→ Prompt
Quote word for word from the line holding "(67, 218) = (115, 226): grey" to the last line below, including both, and omit any pictures.

(Extracted entries begins)

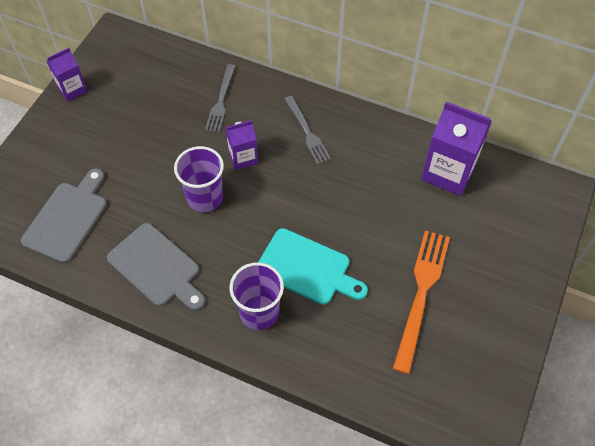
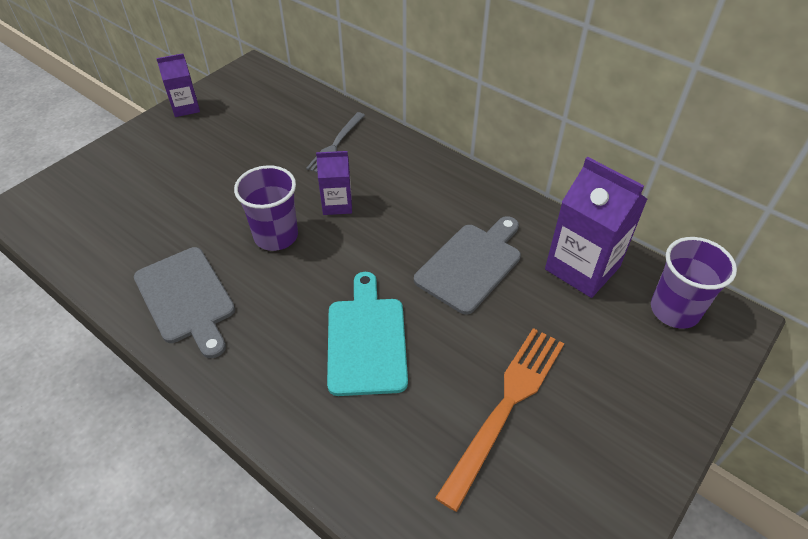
camera: 15 degrees right, 10 degrees down
(67, 218) = (115, 226): grey cutting board -> grey cutting board (471, 264)
(259, 312) = (285, 379): purple cup -> purple cup (674, 310)
(307, 132) = (421, 192): grey fork -> none
(307, 268) = (366, 340): turquoise cutting board -> turquoise cutting board turned 135 degrees counterclockwise

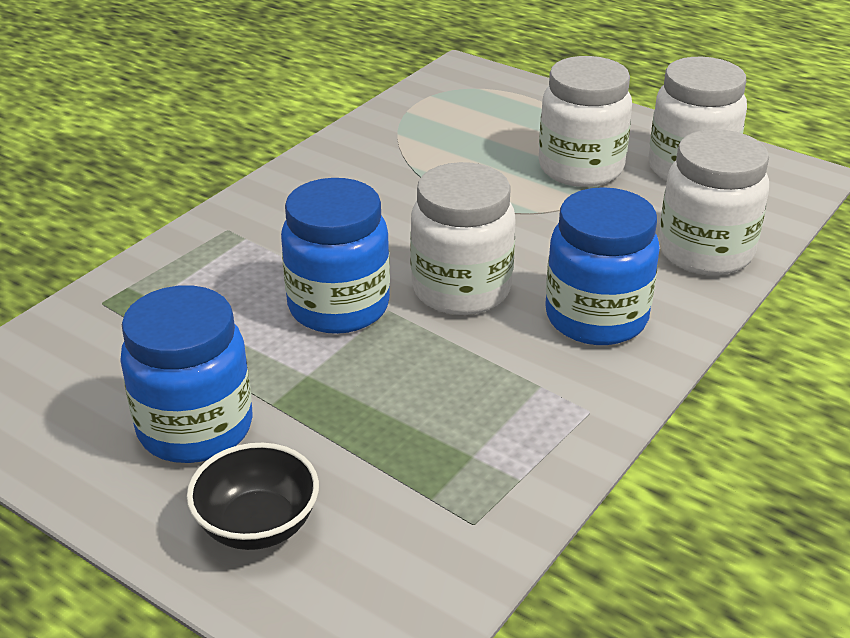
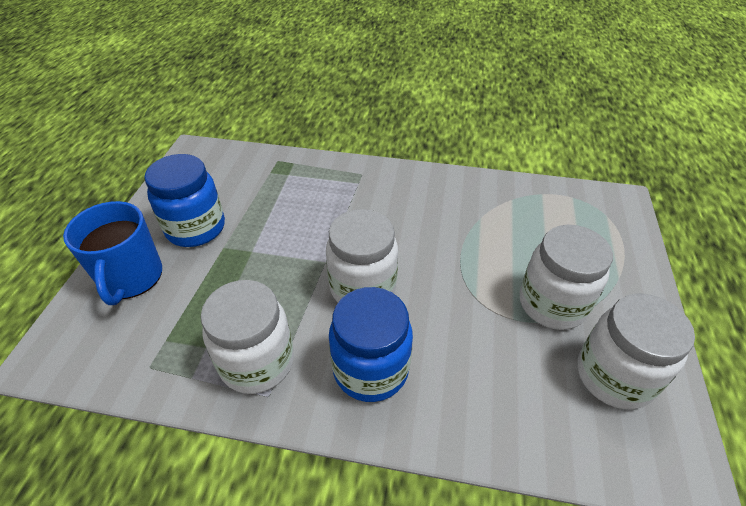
camera: 65 degrees right, 10 degrees up
(257, 525) = (131, 277): black bowl -> blue mug
(338, 307) = (316, 241): blue jar -> none
(705, 252) = (498, 419): white jar -> white jar (257, 362)

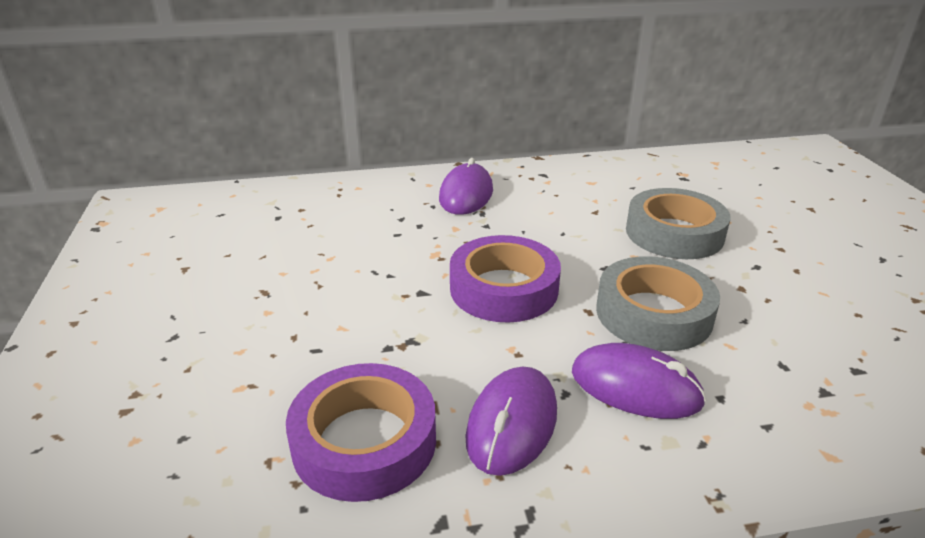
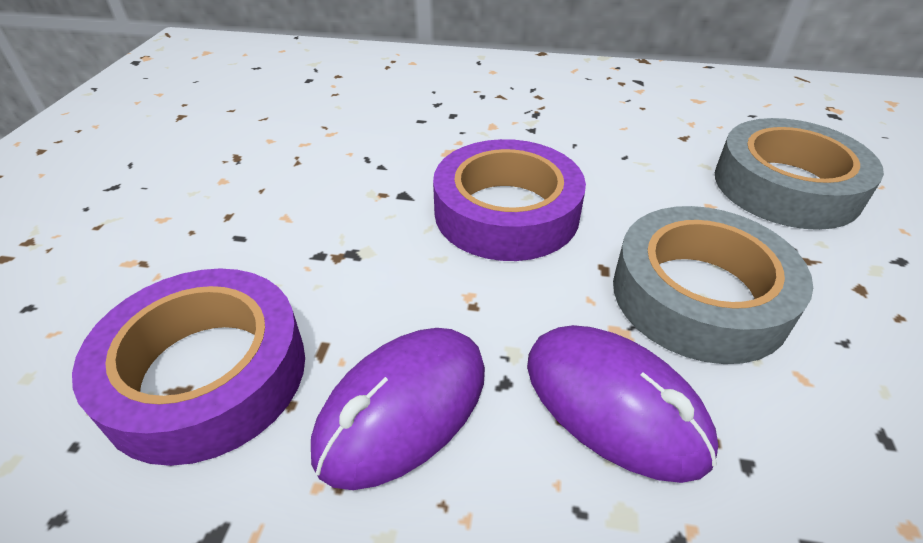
camera: 20 degrees right, 10 degrees up
(466, 194) = (529, 89): purple mouse -> none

(Extracted entries ends)

→ Result
(67, 218) = (115, 226): grey cutting board -> grey cutting board (471, 264)
(259, 312) = (285, 379): purple cup -> purple cup (674, 310)
(307, 132) = (421, 192): grey fork -> none
(307, 268) = (366, 340): turquoise cutting board -> turquoise cutting board turned 135 degrees counterclockwise

camera: 65 degrees right, 10 degrees up
(257, 525) = (131, 277): black bowl -> blue mug
(338, 307) = (316, 241): blue jar -> none
(705, 252) = (498, 419): white jar -> white jar (257, 362)

camera: 20 degrees right, 10 degrees up
(466, 194) = (529, 89): purple mouse -> none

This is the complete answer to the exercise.